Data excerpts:
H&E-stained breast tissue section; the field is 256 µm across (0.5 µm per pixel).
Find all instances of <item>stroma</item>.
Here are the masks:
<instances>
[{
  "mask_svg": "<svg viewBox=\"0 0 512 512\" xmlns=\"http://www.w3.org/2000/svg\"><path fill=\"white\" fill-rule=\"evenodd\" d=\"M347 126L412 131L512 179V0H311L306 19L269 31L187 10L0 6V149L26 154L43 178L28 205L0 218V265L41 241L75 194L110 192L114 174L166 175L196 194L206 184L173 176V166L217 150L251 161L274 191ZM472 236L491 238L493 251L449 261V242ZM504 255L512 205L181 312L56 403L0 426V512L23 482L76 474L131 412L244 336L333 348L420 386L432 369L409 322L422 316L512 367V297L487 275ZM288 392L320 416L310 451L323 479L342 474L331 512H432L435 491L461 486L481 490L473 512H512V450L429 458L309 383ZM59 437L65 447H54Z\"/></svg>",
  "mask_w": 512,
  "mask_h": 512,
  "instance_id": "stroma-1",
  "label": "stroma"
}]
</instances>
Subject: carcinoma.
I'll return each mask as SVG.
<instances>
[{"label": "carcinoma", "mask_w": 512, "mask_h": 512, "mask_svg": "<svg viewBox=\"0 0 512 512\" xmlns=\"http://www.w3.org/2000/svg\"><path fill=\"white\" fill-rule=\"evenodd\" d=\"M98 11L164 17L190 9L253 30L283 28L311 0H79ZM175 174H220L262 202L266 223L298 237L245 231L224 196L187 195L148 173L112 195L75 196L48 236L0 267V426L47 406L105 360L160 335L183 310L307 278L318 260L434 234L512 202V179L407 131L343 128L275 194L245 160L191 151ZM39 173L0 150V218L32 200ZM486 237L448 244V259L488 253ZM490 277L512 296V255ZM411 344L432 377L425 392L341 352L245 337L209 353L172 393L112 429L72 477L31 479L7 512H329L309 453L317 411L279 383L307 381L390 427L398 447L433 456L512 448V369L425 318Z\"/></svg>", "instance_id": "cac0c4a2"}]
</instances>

PROBLEM DETAILS:
Pull every line containing the word "stroma" out of the material and copy it.

WORKED ANSWER:
Find all instances of <item>stroma</item>.
  "instance_id": "stroma-1",
  "label": "stroma"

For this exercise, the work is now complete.